**What the task asks**.
Please repeat exactly the lines below from the one containing "red hexagon: (44, 39) -> (20, 36), moved" down to the one containing "orange star: (106, 42) -> (104, 51), moved", both included, and nothing else.

**Stored data**.
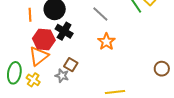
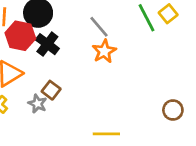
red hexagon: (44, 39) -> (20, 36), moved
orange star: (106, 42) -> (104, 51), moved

* * *

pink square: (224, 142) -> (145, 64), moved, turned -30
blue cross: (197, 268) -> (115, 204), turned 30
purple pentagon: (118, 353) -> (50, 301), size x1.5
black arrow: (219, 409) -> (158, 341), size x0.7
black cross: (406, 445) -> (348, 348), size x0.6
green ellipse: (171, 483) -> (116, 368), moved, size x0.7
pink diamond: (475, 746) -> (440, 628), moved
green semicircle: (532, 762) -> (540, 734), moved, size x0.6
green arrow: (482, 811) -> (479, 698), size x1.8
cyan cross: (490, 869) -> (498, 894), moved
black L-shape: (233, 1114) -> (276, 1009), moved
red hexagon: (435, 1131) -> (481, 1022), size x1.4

**Exercise response**.
red hexagon: (44, 39) -> (20, 36), moved
orange star: (106, 42) -> (104, 51), moved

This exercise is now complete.